- _Items from a dataset_
= = = =

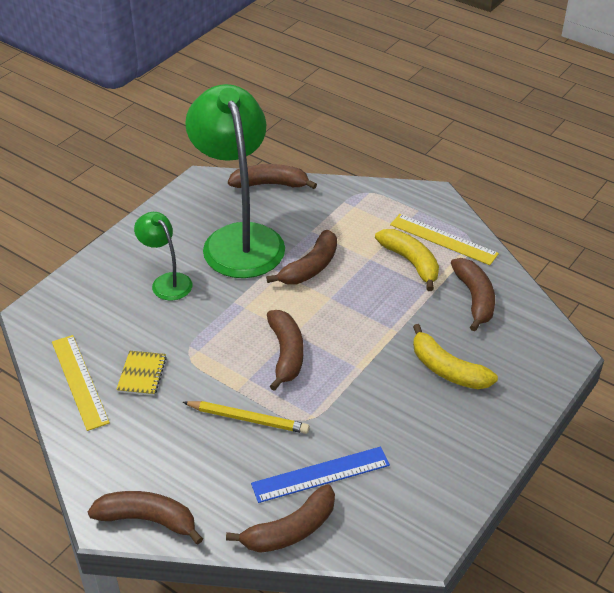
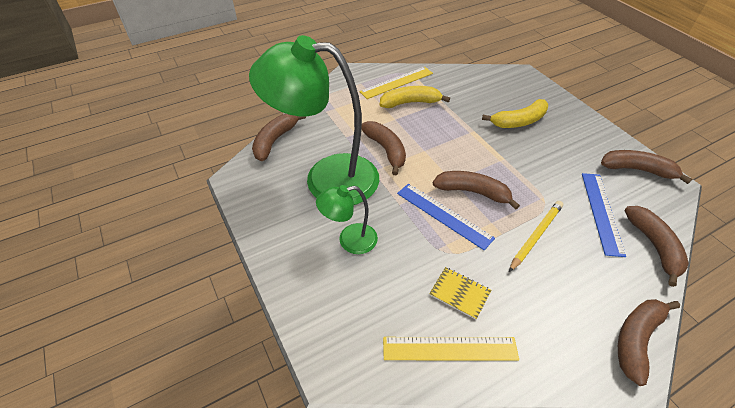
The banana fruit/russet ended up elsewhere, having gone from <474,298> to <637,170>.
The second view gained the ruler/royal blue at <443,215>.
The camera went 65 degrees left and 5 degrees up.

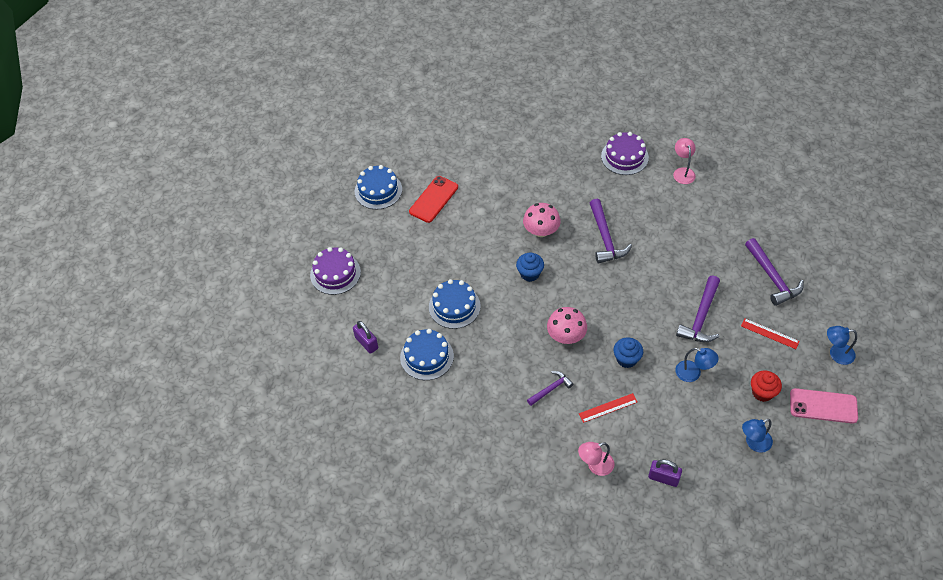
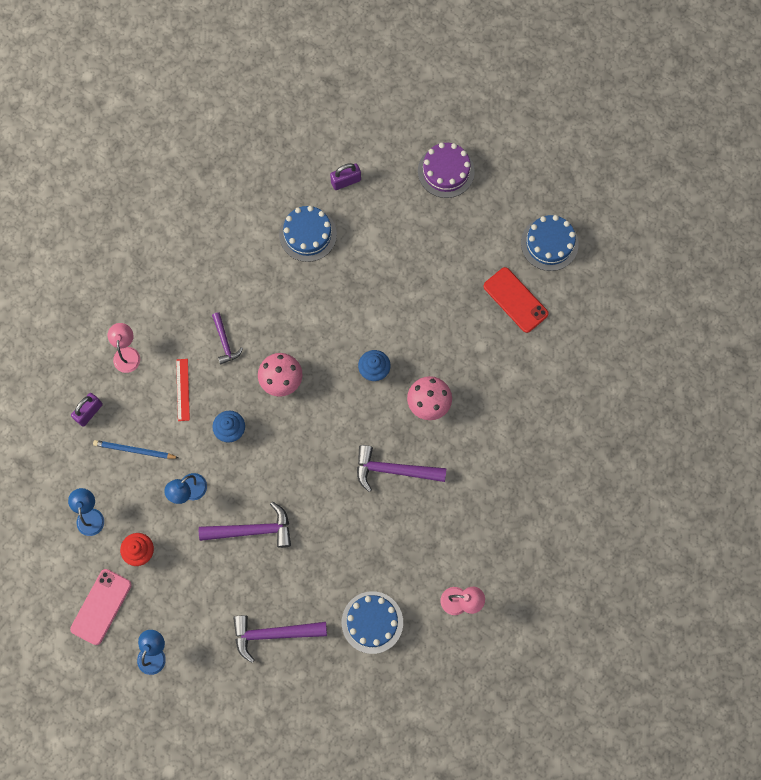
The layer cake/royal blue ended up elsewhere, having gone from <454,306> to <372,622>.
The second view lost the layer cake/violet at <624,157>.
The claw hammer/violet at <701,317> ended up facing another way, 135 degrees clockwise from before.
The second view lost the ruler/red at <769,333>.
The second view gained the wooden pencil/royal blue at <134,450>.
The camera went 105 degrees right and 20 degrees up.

= = = =

- _Problem description_
Give back an exact repeat of the lines from the top of the data through the line that holds "The second view gained the wooden", both included, and omit pictures.

- _Written solution_
The banana fruit/russet ended up elsewhere, having gone from <474,298> to <637,170>.
The second view gained the ruler/royal blue at <443,215>.
The camera went 65 degrees left and 5 degrees up.

The layer cake/royal blue ended up elsewhere, having gone from <454,306> to <372,622>.
The second view lost the layer cake/violet at <624,157>.
The claw hammer/violet at <701,317> ended up facing another way, 135 degrees clockwise from before.
The second view lost the ruler/red at <769,333>.
The second view gained the wooden pencil/royal blue at <134,450>.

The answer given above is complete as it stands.